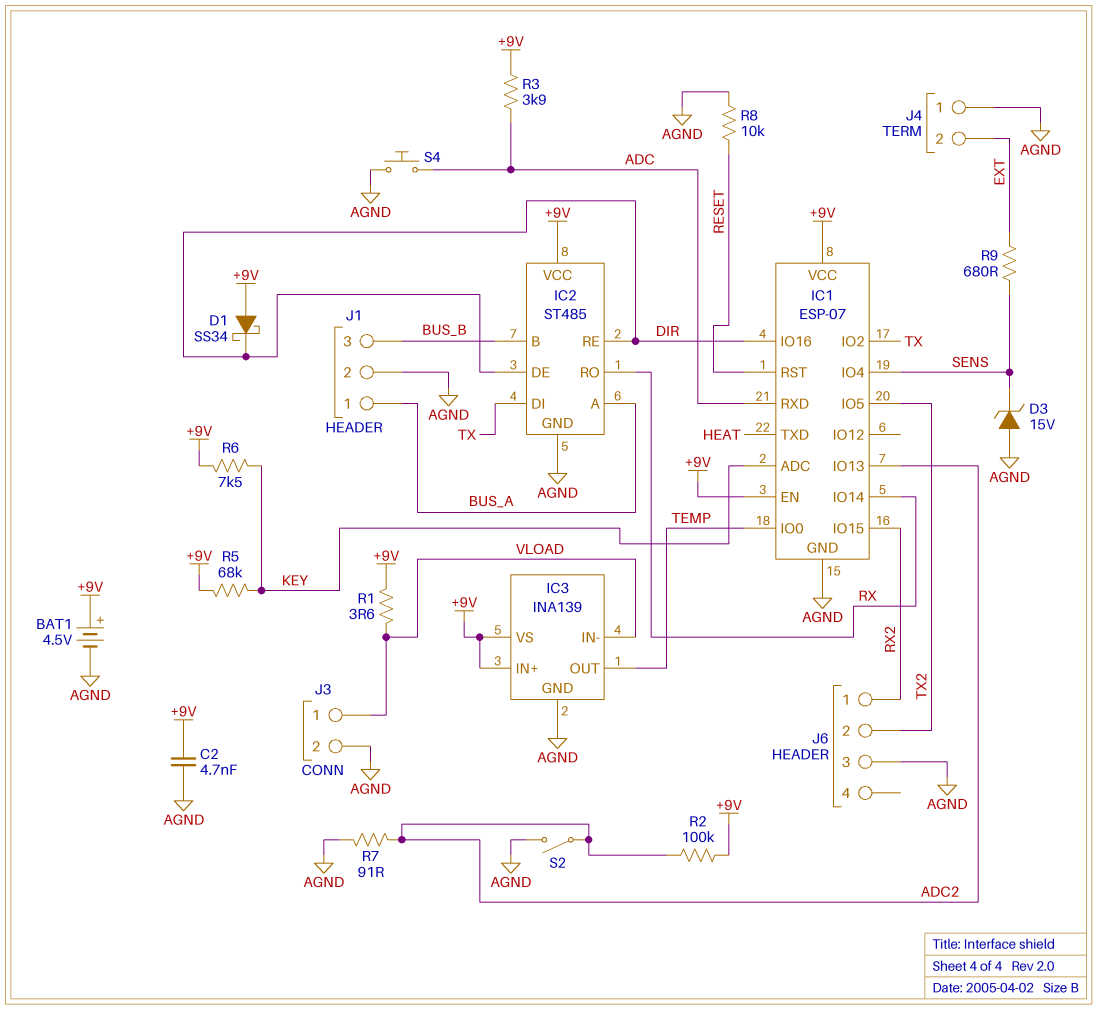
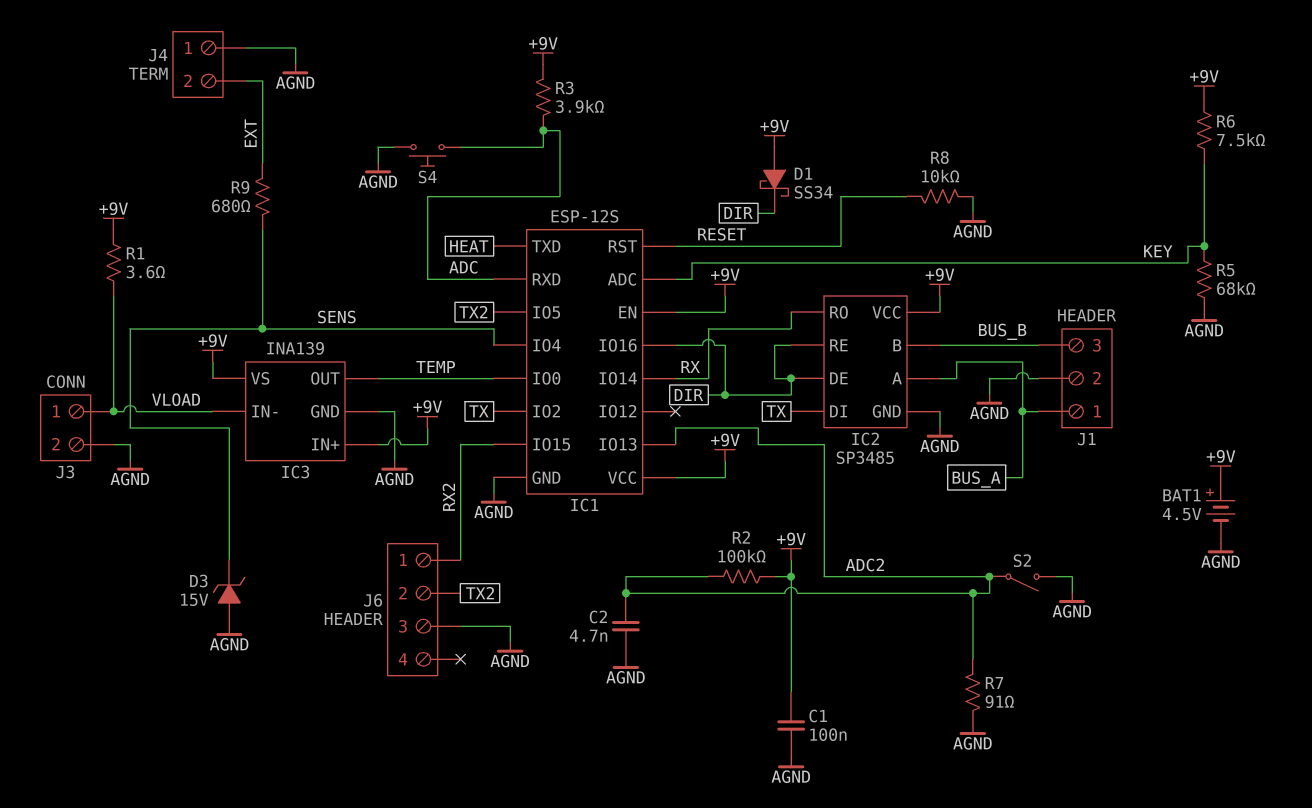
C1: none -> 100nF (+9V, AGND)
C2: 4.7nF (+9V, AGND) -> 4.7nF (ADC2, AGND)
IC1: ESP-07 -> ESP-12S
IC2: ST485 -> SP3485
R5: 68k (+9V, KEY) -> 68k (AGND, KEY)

---

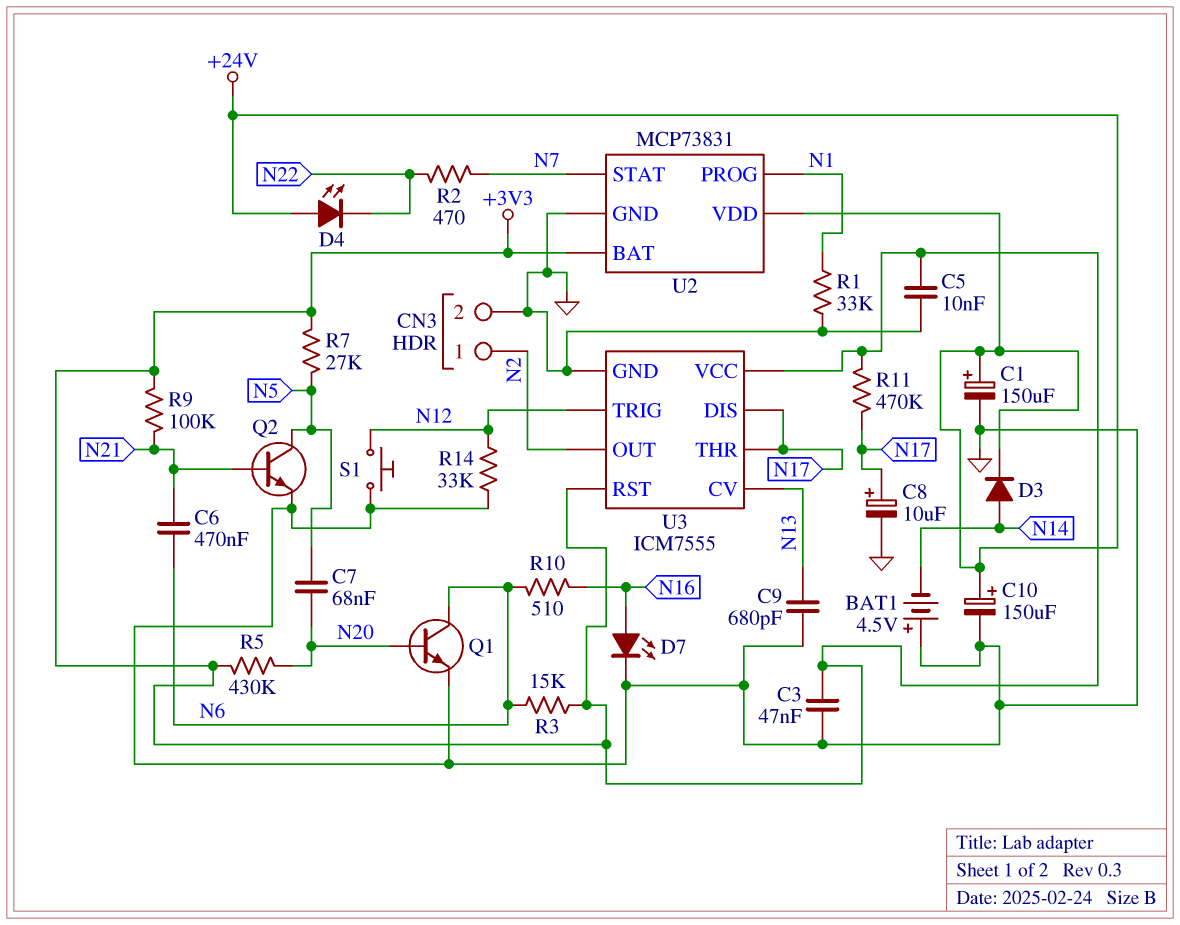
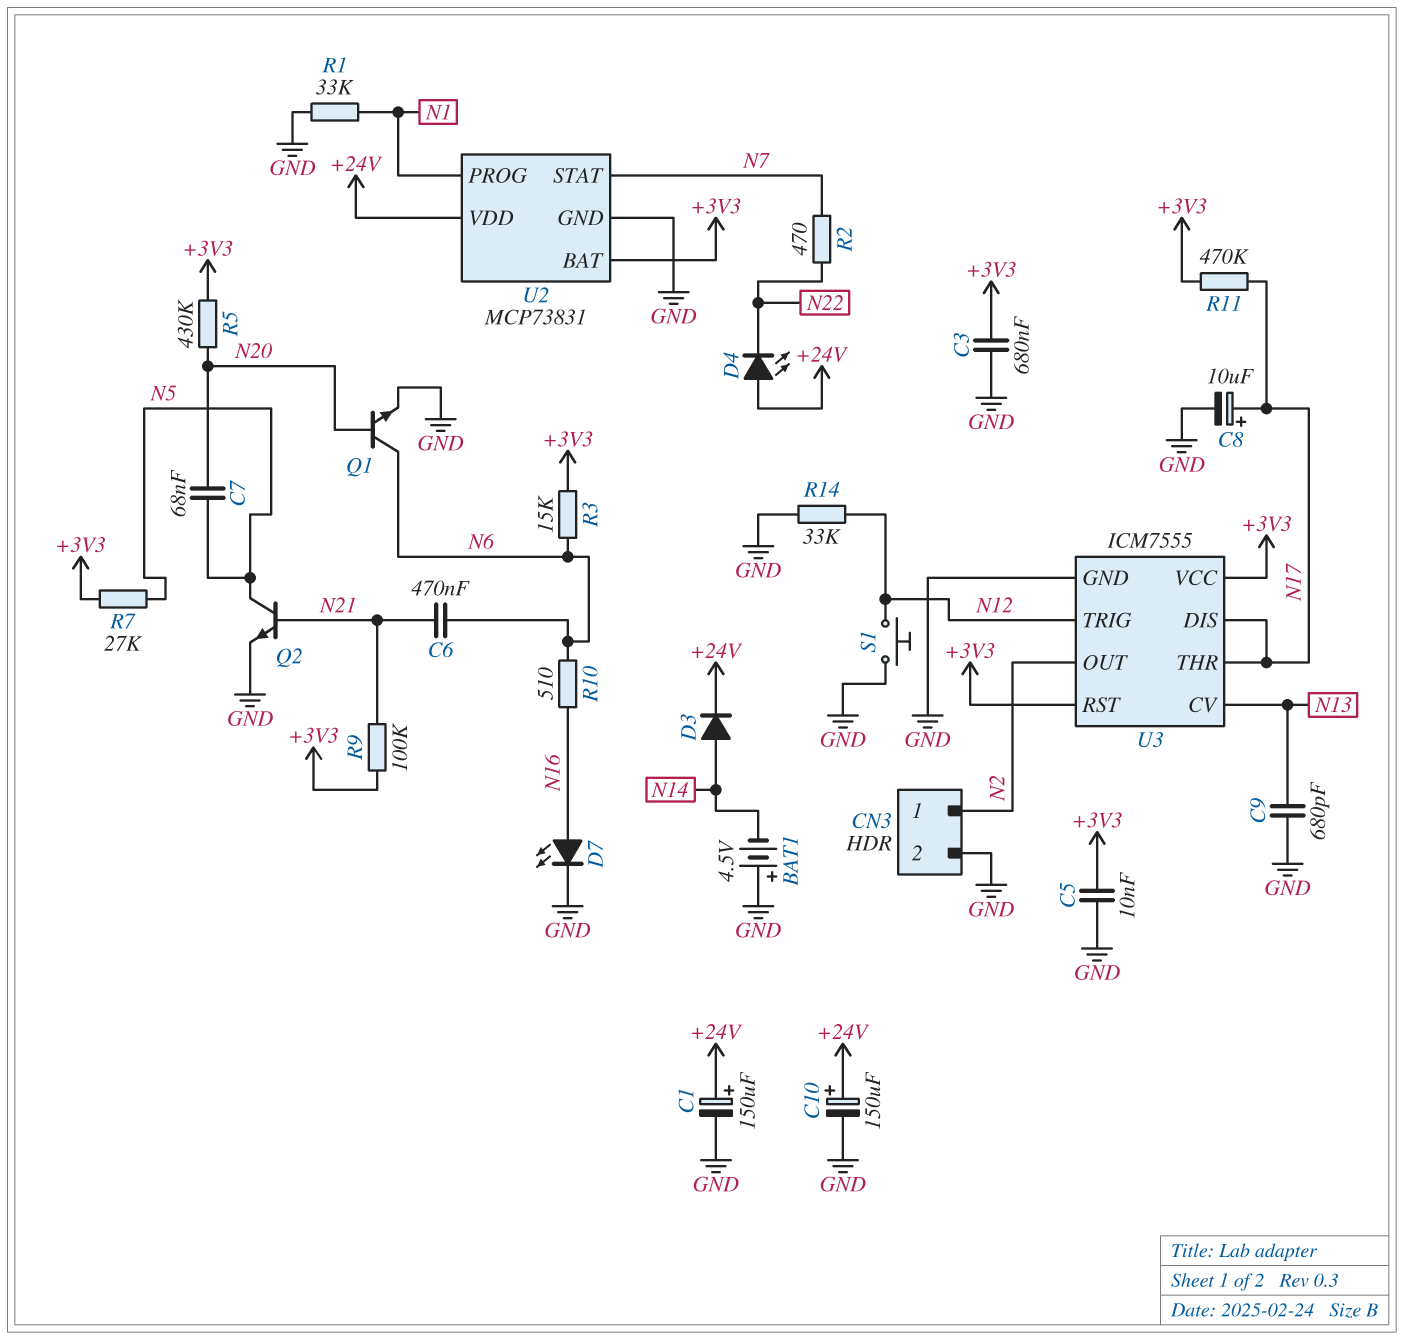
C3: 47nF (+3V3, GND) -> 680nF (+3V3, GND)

== WHAT THE TASK ASKS ==
Could you copy each line in the listing above that includes the word "AGND"?

== THE ANSWER ==
C1: none -> 100nF (+9V, AGND)
C2: 4.7nF (+9V, AGND) -> 4.7nF (ADC2, AGND)
R5: 68k (+9V, KEY) -> 68k (AGND, KEY)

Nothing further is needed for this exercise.